## WHAT THE EXERCISE ASKS
Across the entries below, count the lines that contain the word "none" and reply with that number only.

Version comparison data
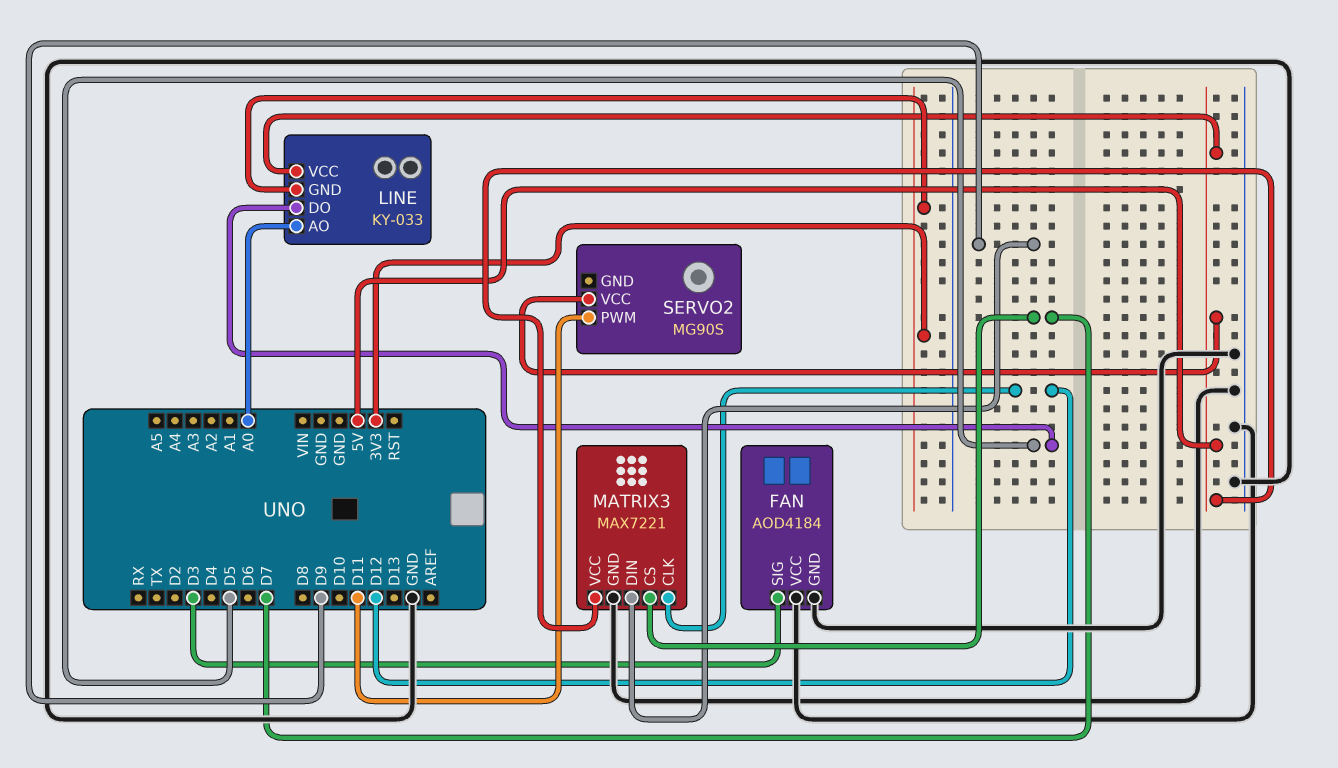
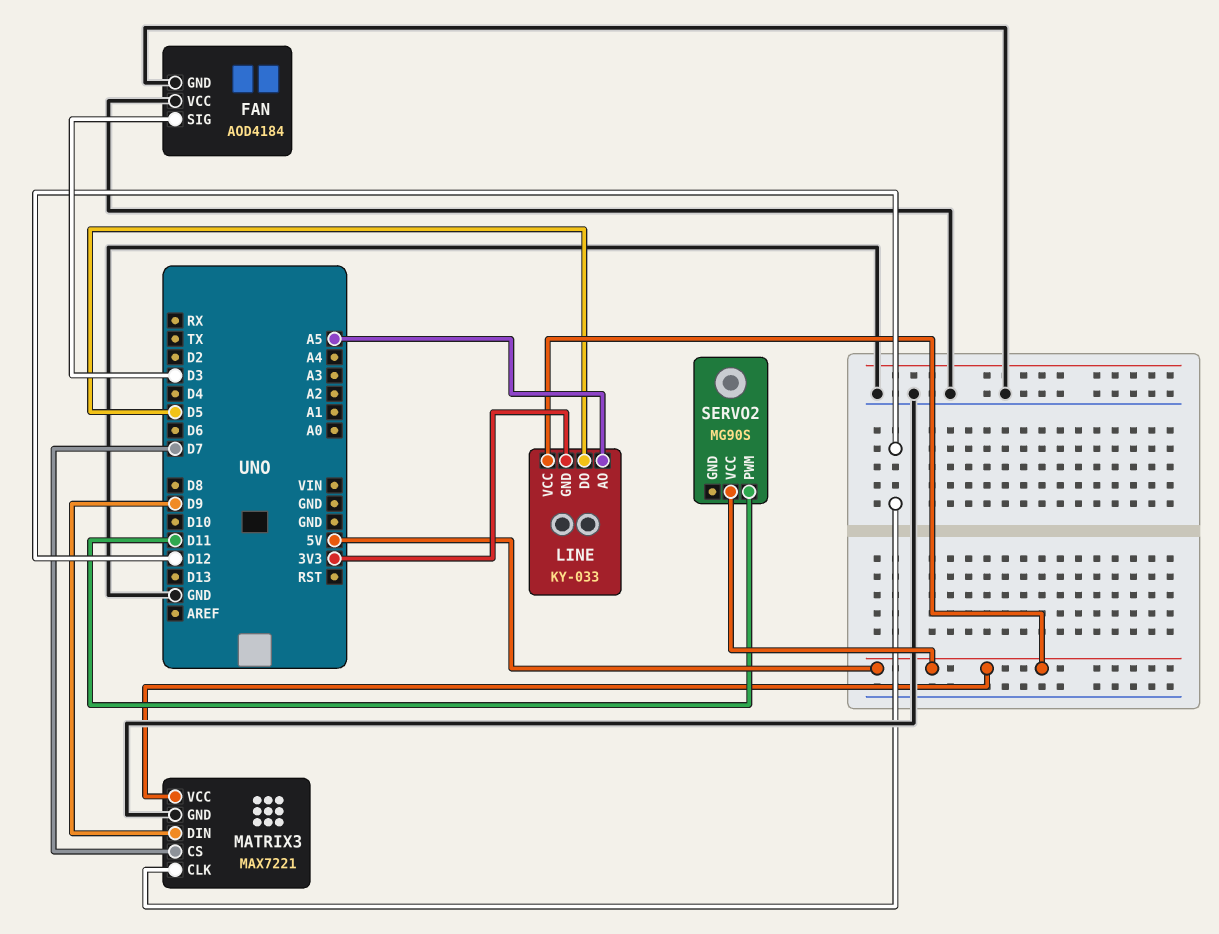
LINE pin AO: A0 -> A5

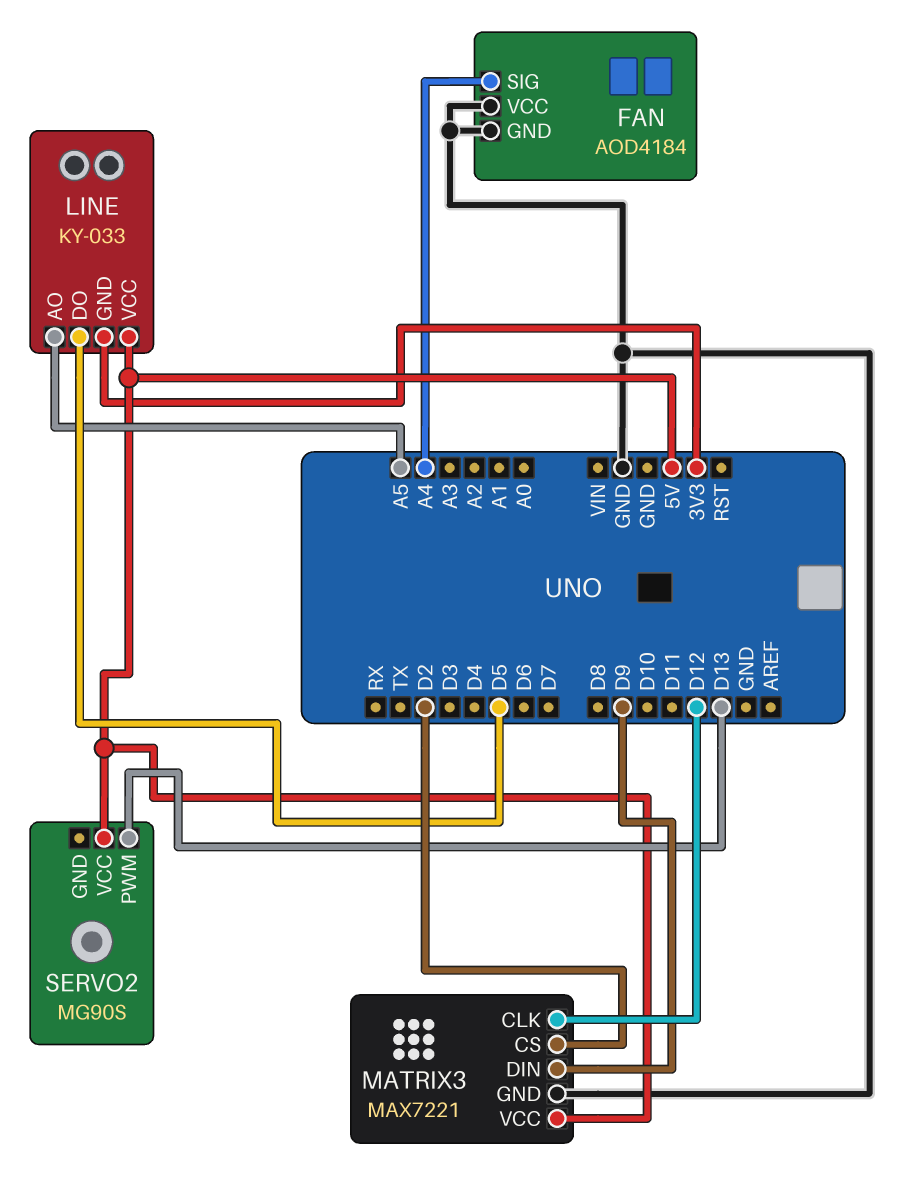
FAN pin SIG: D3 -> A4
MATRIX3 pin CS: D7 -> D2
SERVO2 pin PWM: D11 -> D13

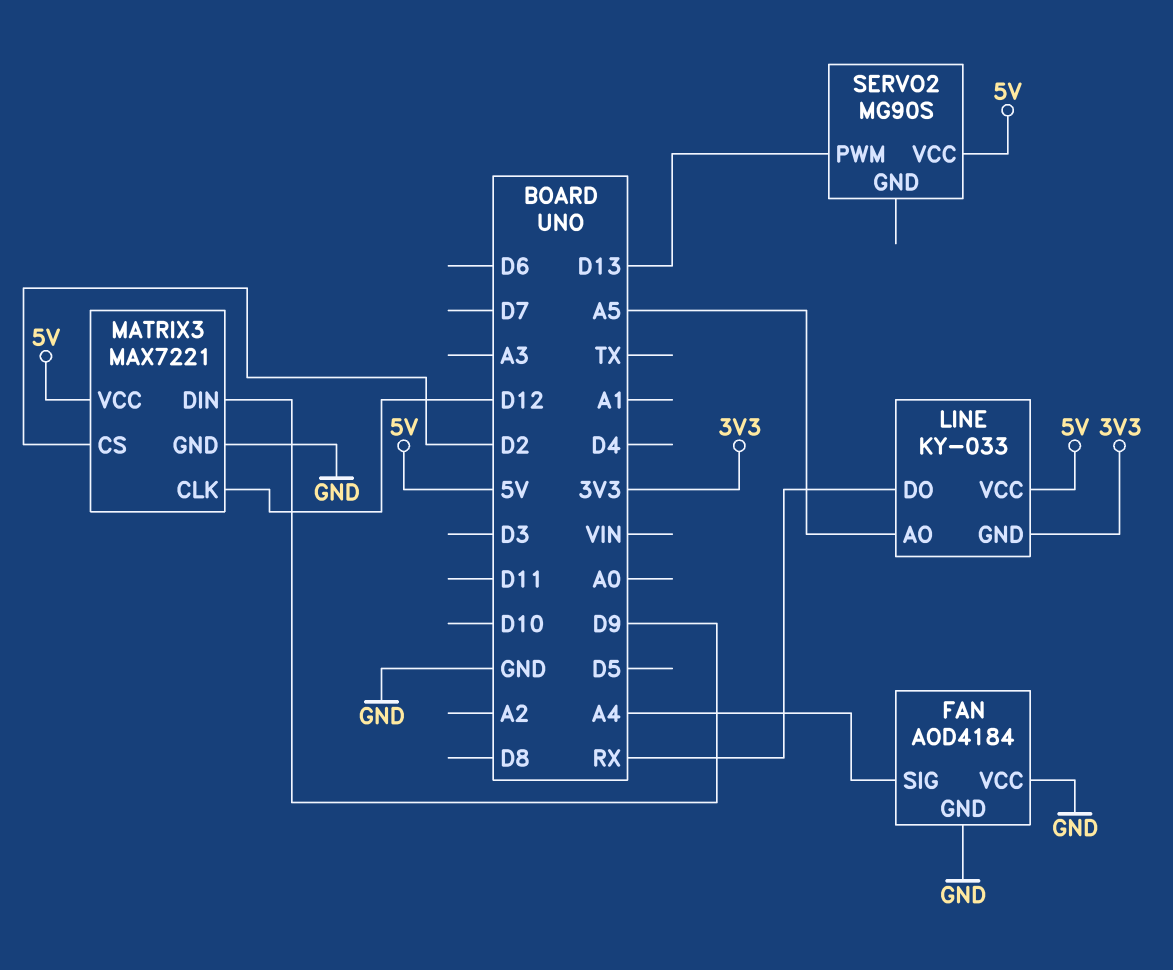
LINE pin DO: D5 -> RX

==

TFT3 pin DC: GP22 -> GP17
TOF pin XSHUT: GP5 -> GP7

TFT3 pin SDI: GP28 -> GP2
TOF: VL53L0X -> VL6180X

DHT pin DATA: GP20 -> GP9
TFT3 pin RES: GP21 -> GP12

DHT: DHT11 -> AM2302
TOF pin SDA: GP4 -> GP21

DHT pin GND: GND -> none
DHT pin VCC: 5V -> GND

--

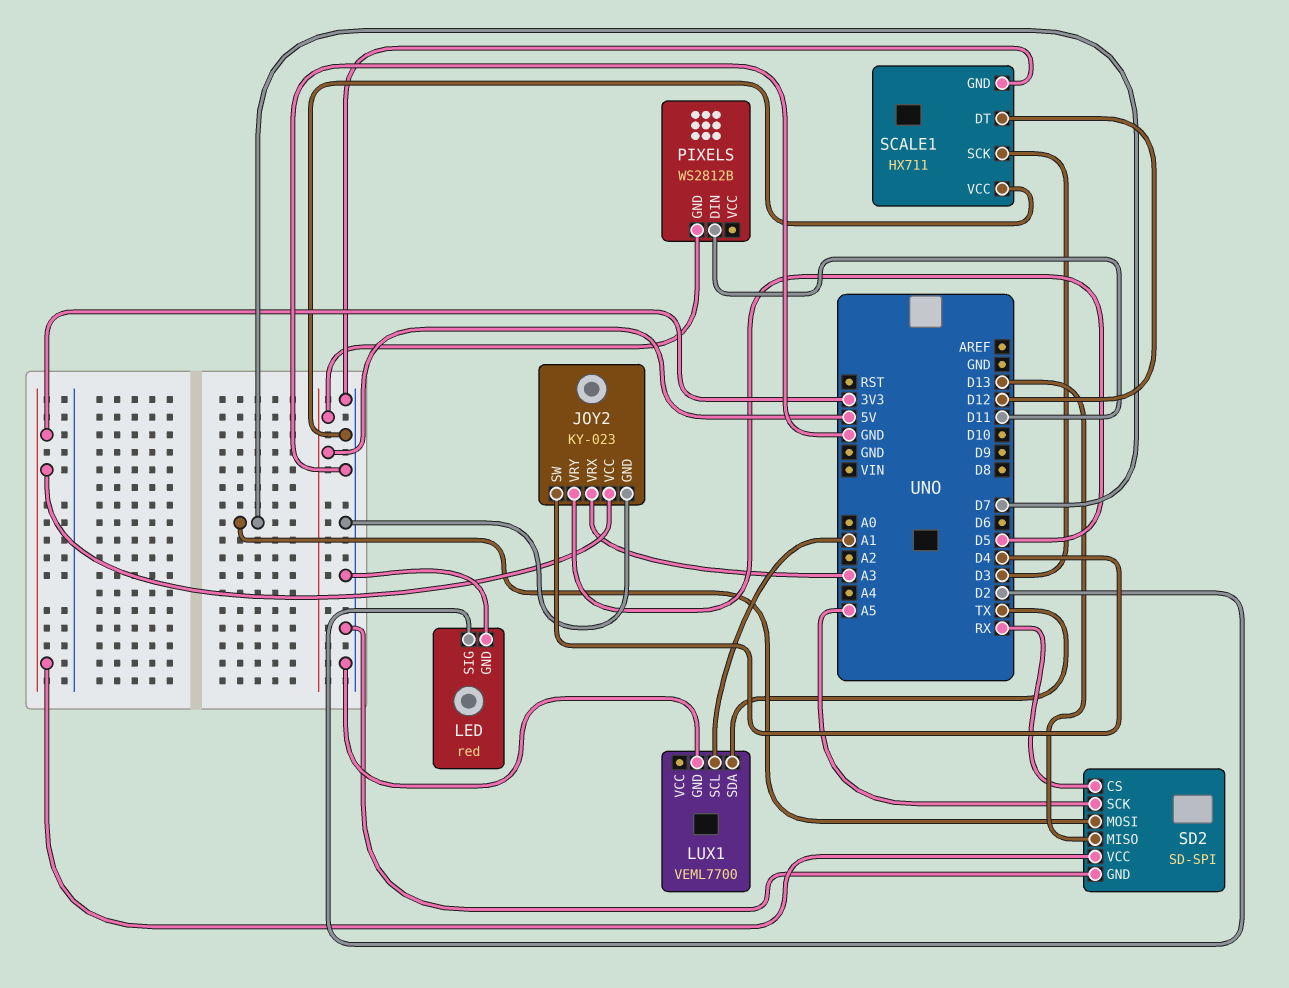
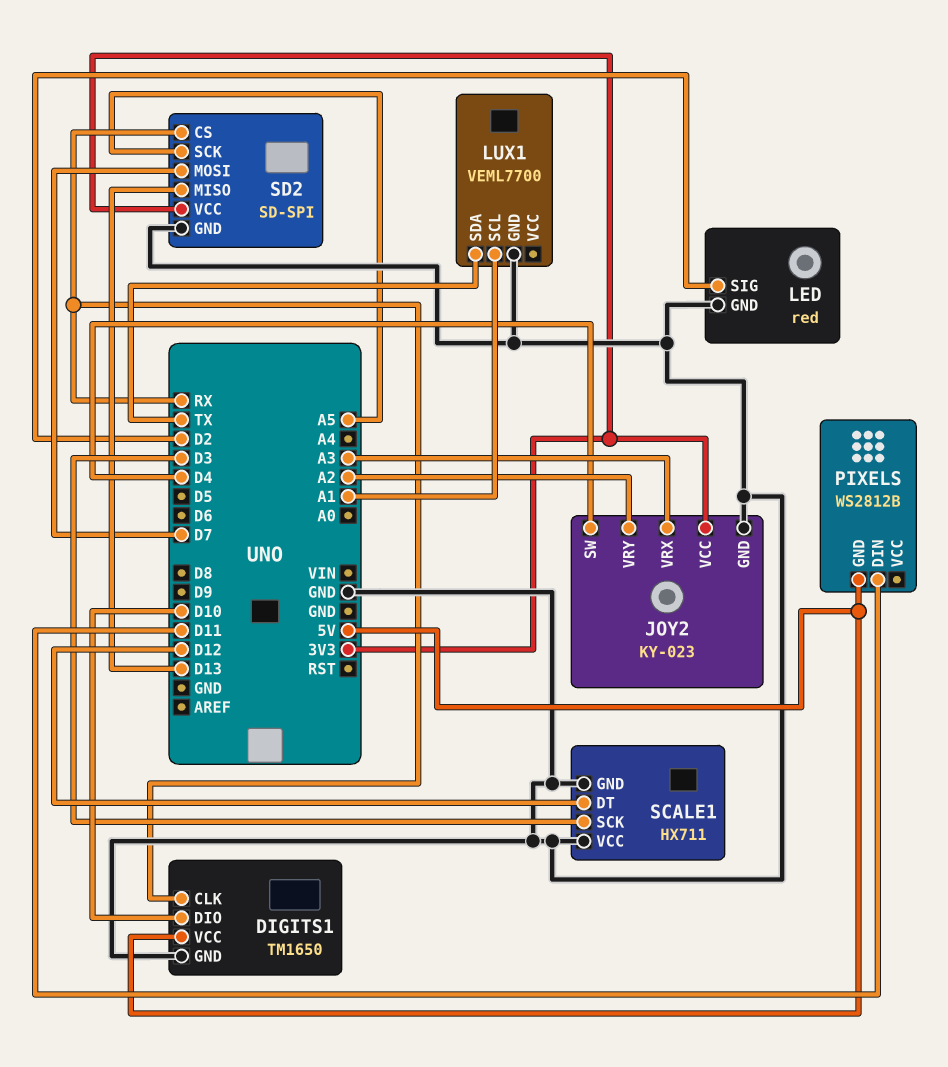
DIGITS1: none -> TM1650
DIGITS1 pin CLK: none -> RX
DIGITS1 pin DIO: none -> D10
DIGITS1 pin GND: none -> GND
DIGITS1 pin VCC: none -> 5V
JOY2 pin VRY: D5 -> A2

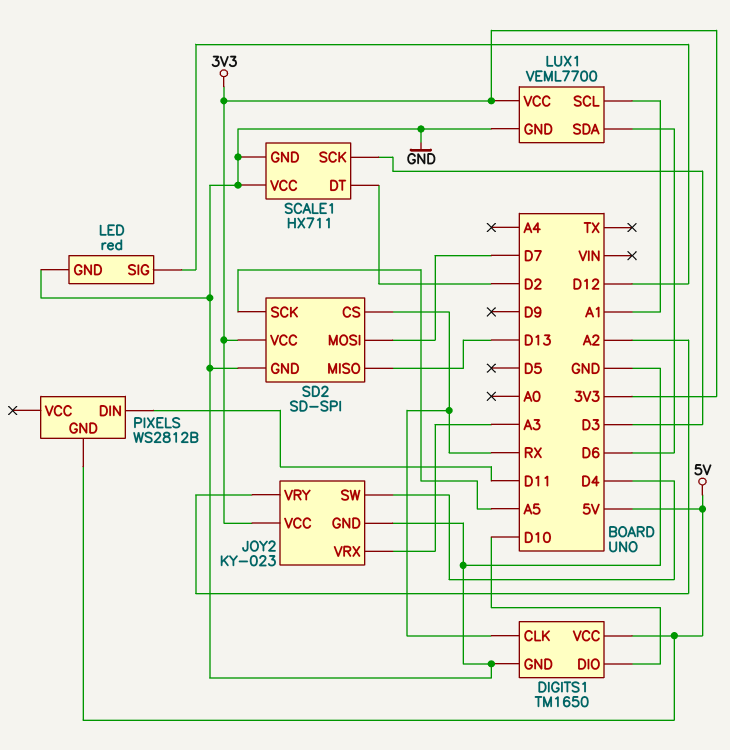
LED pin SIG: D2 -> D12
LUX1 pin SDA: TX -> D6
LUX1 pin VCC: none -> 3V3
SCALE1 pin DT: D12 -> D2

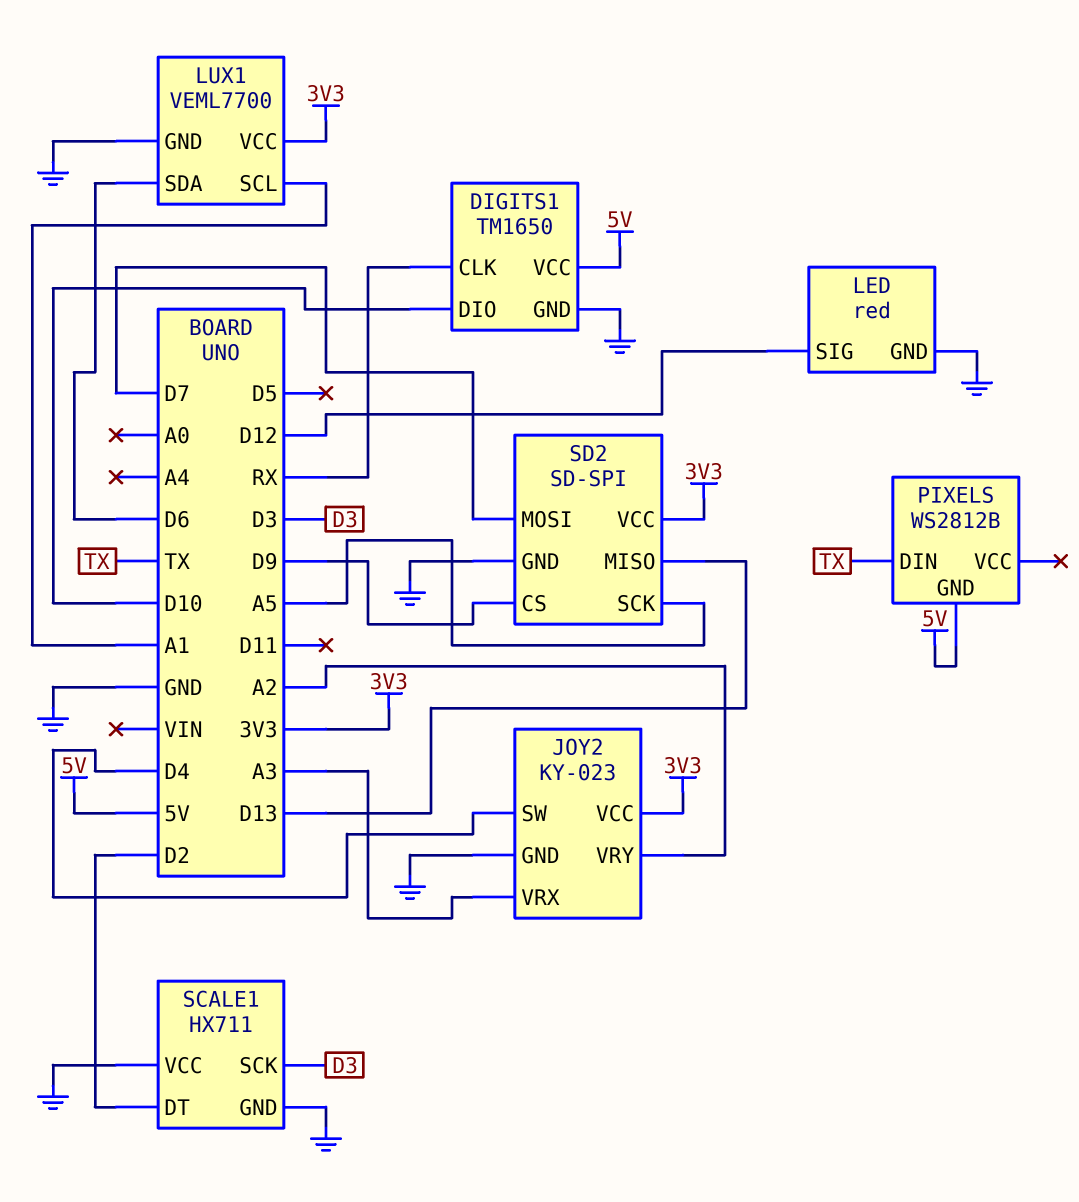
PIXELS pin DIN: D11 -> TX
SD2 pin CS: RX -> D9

## EXERCISE RESULT
7